[Collected data entries]
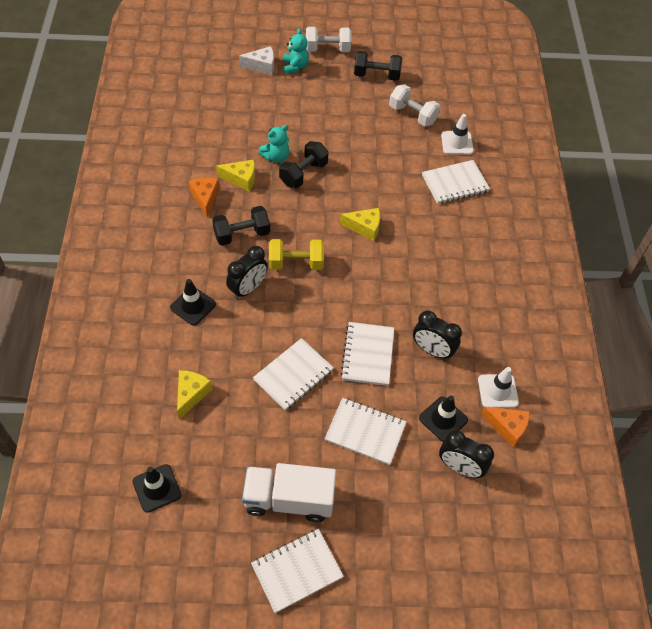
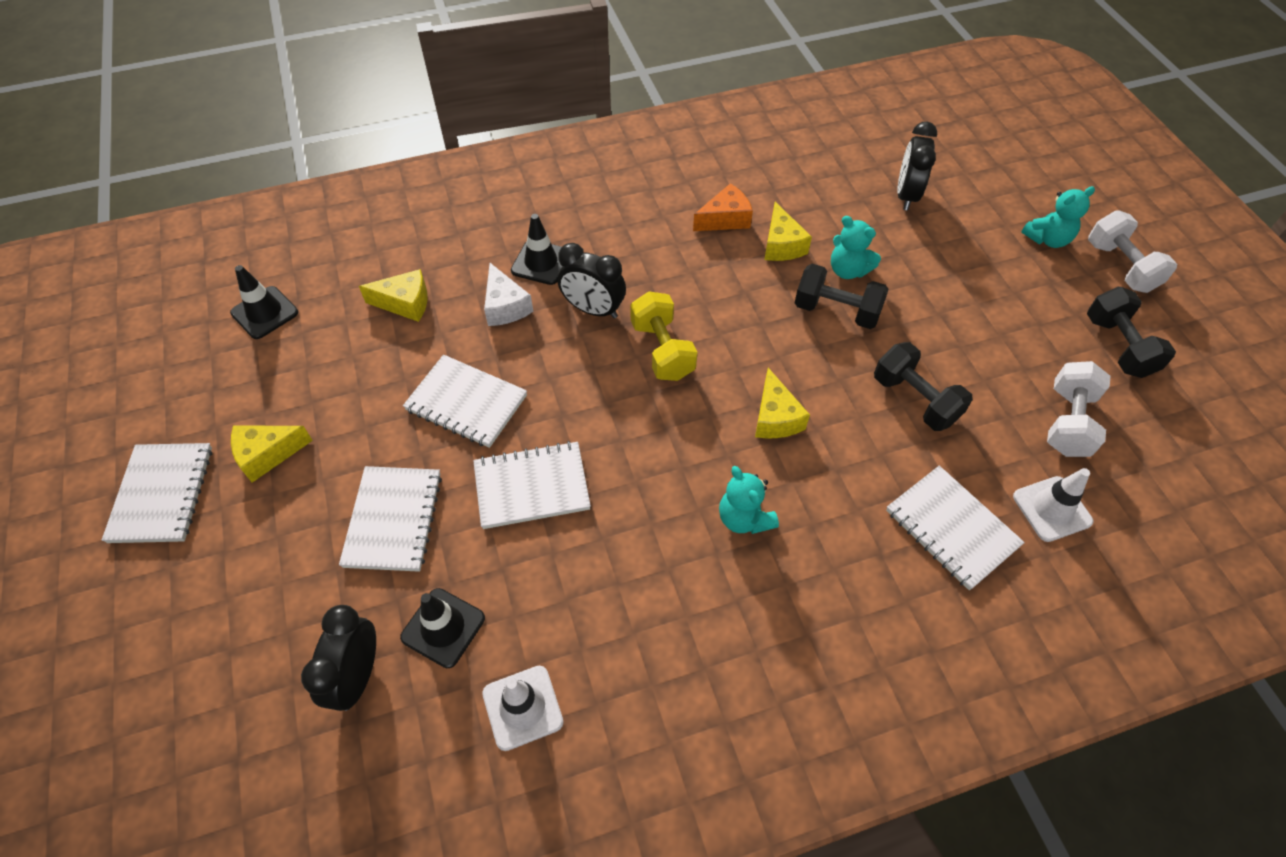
camera: 75 degrees right, 0 degrees up
(242, 234) = (683, 275): black dumbbell -> black dumbbell (915, 400)
(262, 66) = (1015, 202): white cheese -> white cheese (505, 306)
(289, 500) = (267, 454): white truck -> yellow cheese
(297, 571) = (162, 494): white notebook -> white notebook turned 45 degrees clockwise
(421, 263) = (744, 518): none -> turquoise teddy bear
(432, 350) = (571, 579): black clock -> black clock (906, 195)
(507, 427) = (452, 741): orange cheese -> none

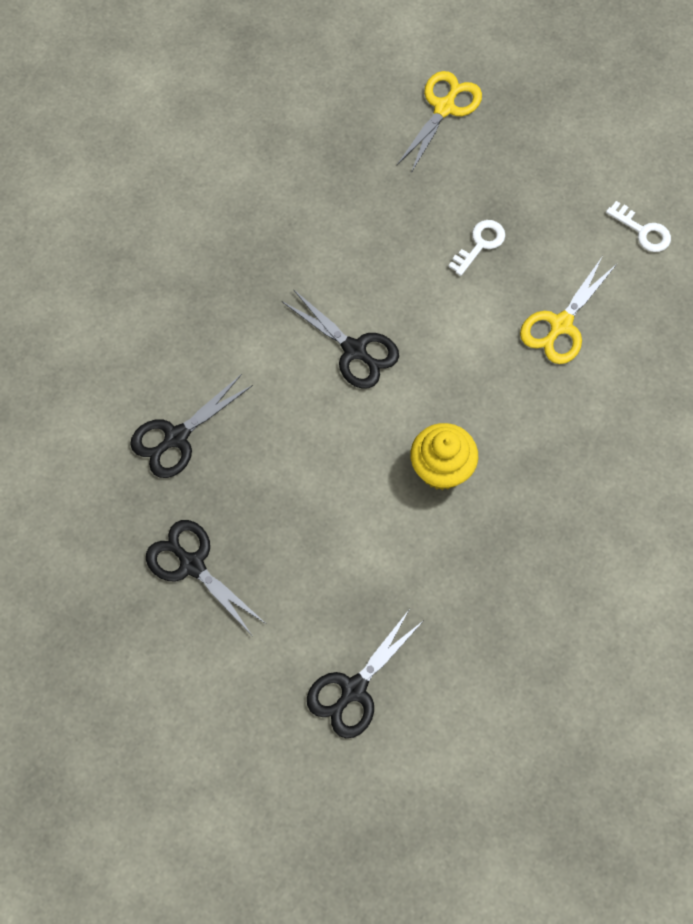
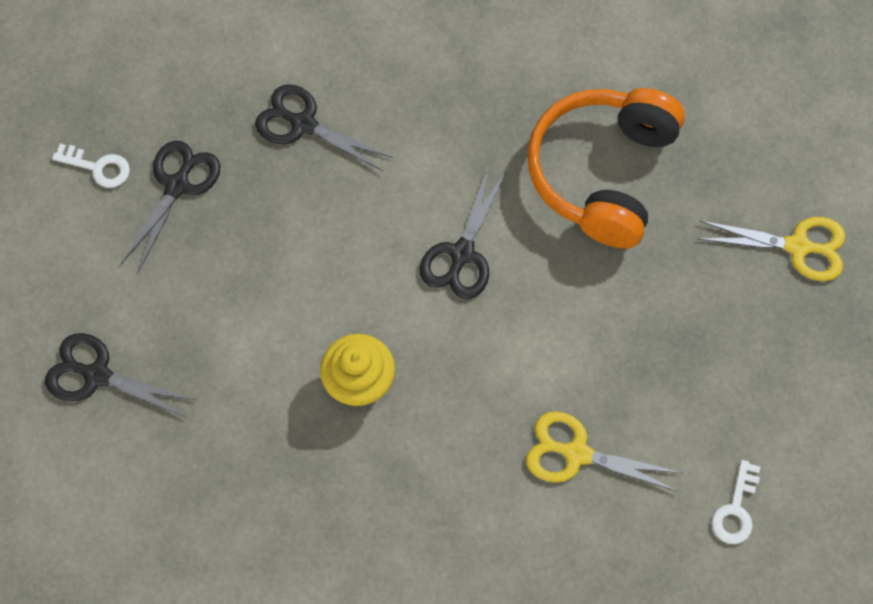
camera: 70 degrees right, 0 degrees up
(323, 219) = (602, 173): none -> orange headphones
(480, 244) = (641, 338): white key -> white key (98, 167)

- **What you need to do**
Of all the lines in the data above, show only those that hold the word "right".

- **Exercise response**
camera: 75 degrees right, 0 degrees up
camera: 70 degrees right, 0 degrees up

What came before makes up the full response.